§ **INPUT DATA**
-- Opening Marker --
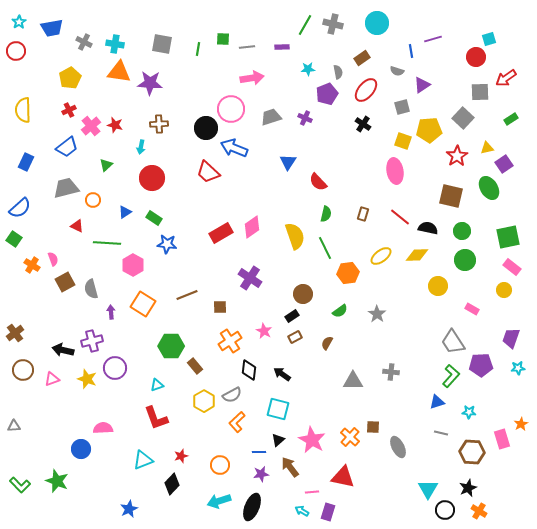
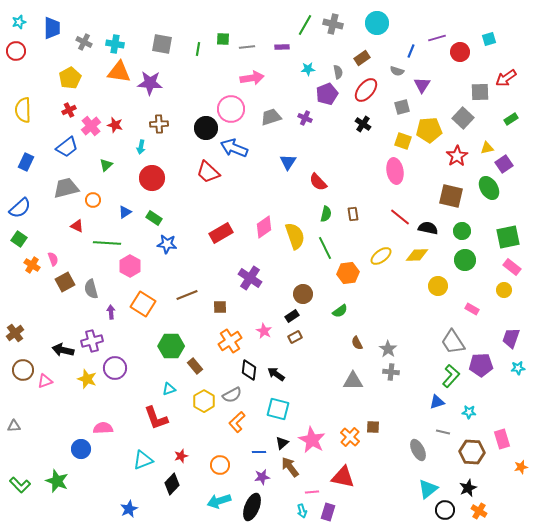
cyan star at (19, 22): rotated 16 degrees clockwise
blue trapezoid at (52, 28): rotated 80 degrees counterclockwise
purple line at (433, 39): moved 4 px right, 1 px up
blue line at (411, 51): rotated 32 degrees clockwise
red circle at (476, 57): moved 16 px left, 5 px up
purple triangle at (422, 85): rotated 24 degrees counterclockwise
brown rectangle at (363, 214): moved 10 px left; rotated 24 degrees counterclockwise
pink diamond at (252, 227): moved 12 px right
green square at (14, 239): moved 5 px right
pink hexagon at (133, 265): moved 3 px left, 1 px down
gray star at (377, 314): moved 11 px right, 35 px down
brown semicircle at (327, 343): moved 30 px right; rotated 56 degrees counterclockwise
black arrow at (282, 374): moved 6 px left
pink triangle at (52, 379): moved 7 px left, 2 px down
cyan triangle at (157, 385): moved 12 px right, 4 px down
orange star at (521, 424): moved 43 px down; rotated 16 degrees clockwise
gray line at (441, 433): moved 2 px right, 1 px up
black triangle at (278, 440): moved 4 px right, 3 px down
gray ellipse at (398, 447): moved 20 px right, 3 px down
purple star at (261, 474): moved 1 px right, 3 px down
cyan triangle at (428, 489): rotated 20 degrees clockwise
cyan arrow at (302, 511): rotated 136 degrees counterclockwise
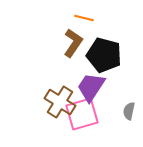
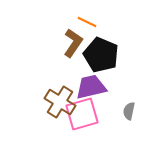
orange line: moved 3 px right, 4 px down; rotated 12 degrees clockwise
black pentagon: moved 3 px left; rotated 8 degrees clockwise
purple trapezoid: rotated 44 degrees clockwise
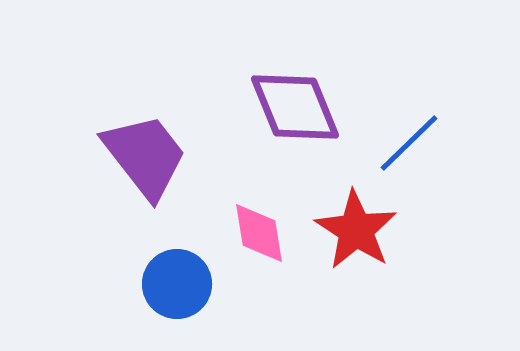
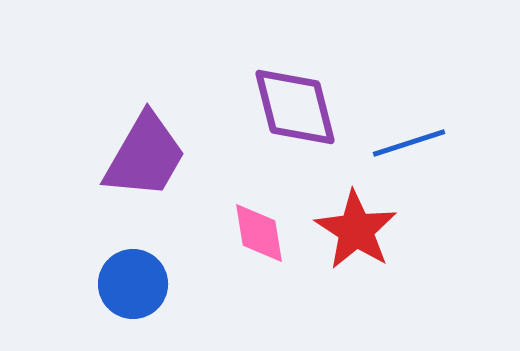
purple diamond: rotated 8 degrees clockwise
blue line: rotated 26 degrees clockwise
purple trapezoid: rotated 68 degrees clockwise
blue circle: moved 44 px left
-- Closing Marker --
§ **EXERCISE DIRECTIONS**
Leaving each picture behind, please give again exactly the lines above from the one with "brown semicircle at" through the one with "purple diamond: rotated 8 degrees clockwise", both included, and no others.

§ **OUTPUT FOR THIS TASK**
brown semicircle at (327, 343): moved 30 px right; rotated 56 degrees counterclockwise
black arrow at (282, 374): moved 6 px left
pink triangle at (52, 379): moved 7 px left, 2 px down
cyan triangle at (157, 385): moved 12 px right, 4 px down
orange star at (521, 424): moved 43 px down; rotated 16 degrees clockwise
gray line at (441, 433): moved 2 px right, 1 px up
black triangle at (278, 440): moved 4 px right, 3 px down
gray ellipse at (398, 447): moved 20 px right, 3 px down
purple star at (261, 474): moved 1 px right, 3 px down
cyan triangle at (428, 489): rotated 20 degrees clockwise
cyan arrow at (302, 511): rotated 136 degrees counterclockwise
orange line: moved 3 px right, 4 px down; rotated 12 degrees clockwise
black pentagon: moved 3 px left; rotated 8 degrees clockwise
purple trapezoid: rotated 44 degrees clockwise
purple diamond: rotated 8 degrees clockwise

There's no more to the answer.